◆ EXERCISE OBJECTIVE:
Below are records; count the lines that contain "white" and state only that count.

─── INFORMATION GIVEN ───

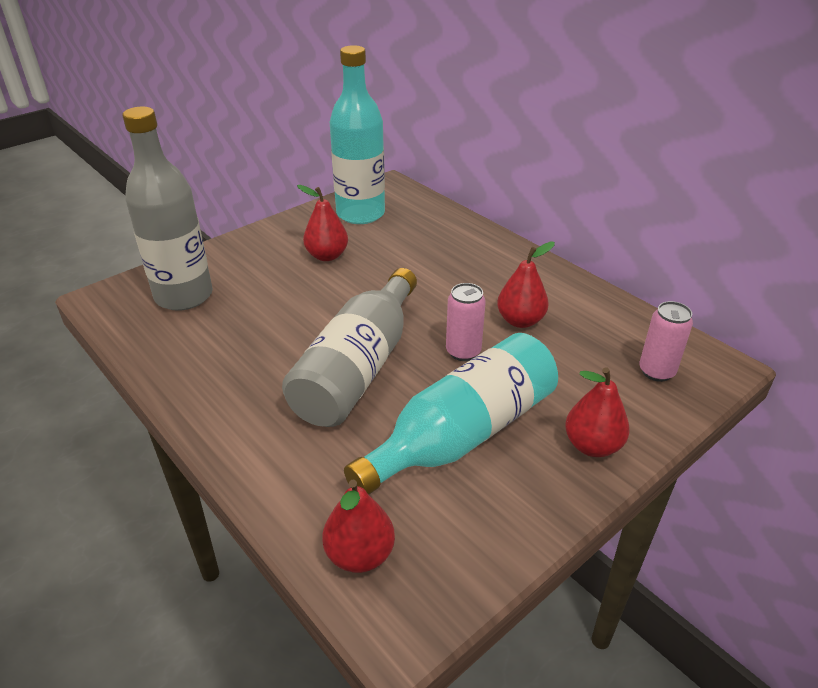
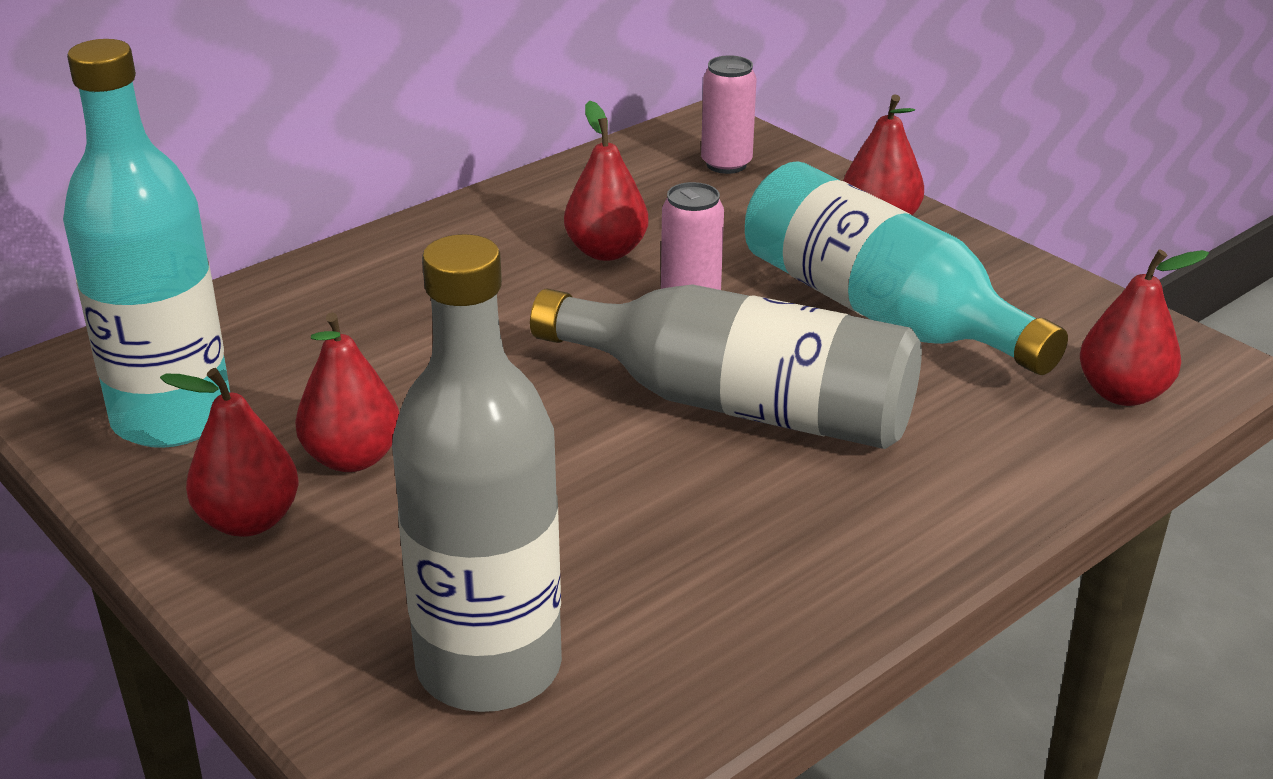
camera: 90 degrees left, 5 degrees down
none -> red pear [160,368,299,537]

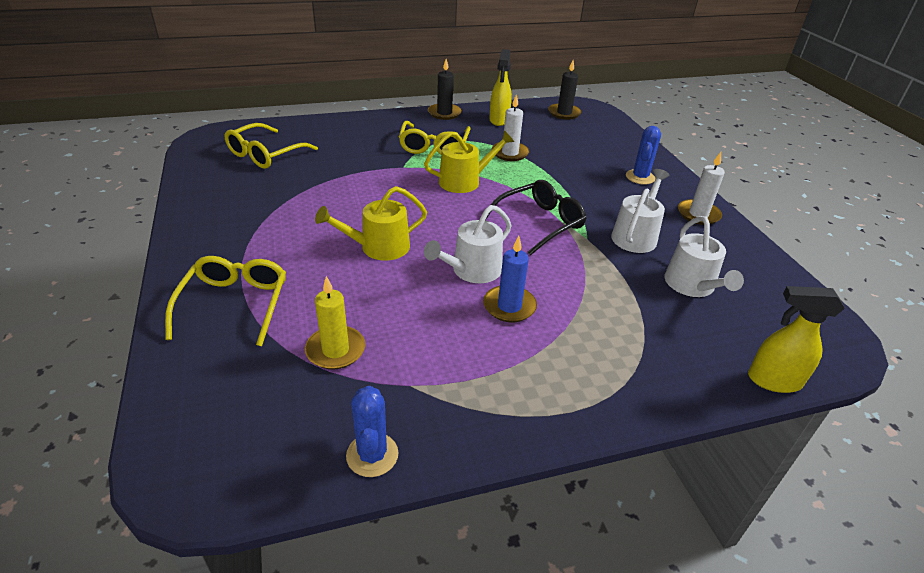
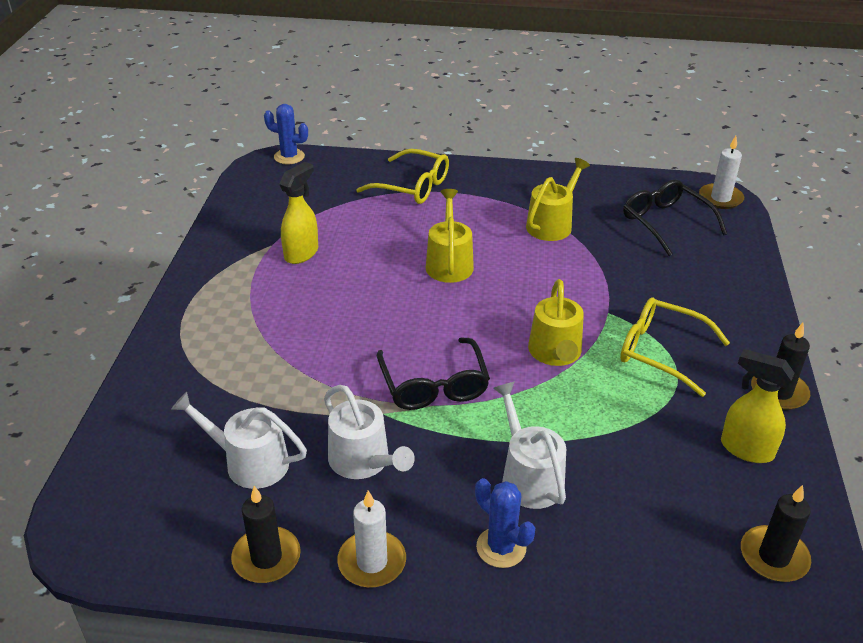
camera: 115 degrees right, 0 degrees up
yellow glasses [225,123,318,169] -> black glasses [623,179,727,257]
yellow candle [305,276,366,370] -> none
blue cactus [346,386,399,477] -> blue cactus moved to [264,104,308,164]
white watering can [424,205,512,283] -> white watering can moved to [493,382,566,509]
blue candle [483,236,537,322] -> none
white candle [492,94,529,161] -> white candle moved to [699,136,744,209]
yellow spray bottle [748,286,845,393] -> yellow spray bottle moved to [279,162,318,264]
none -> black candle [231,486,301,583]
none -> yellow watering can [526,158,590,241]

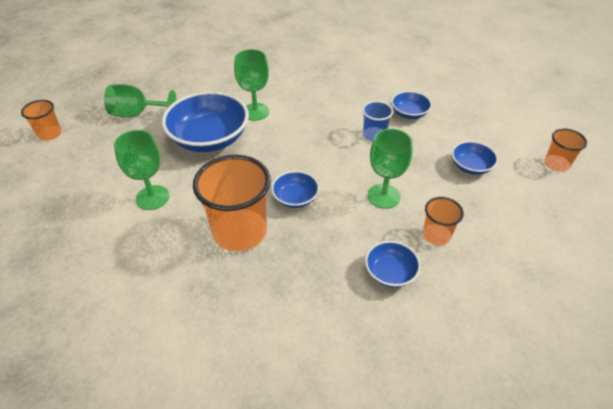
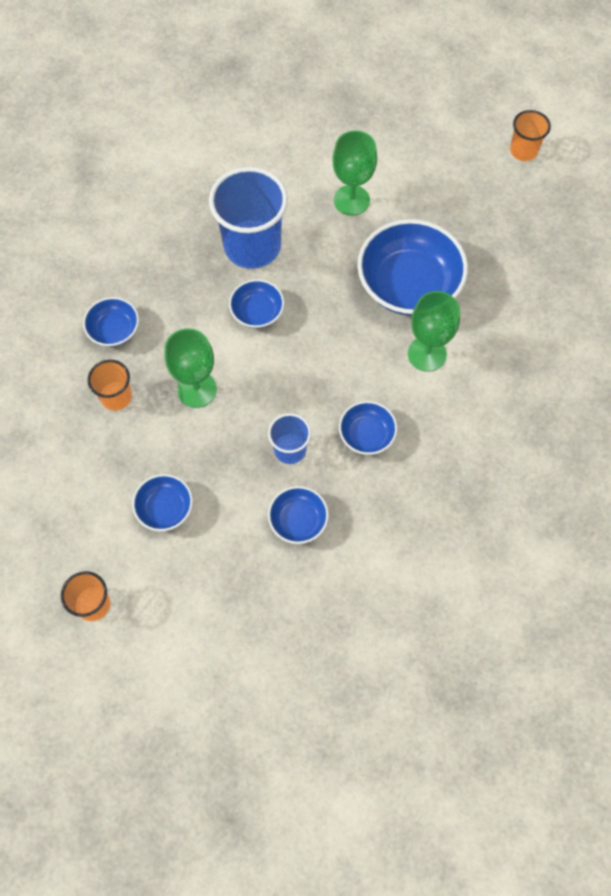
camera: 125 degrees right, 20 degrees up
green goblet [104,84,177,117] -> none
orange cup [193,155,271,251] -> blue cup [209,167,288,269]
none -> blue bowl [339,401,397,455]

───

◆ COMPLETED TASK:
2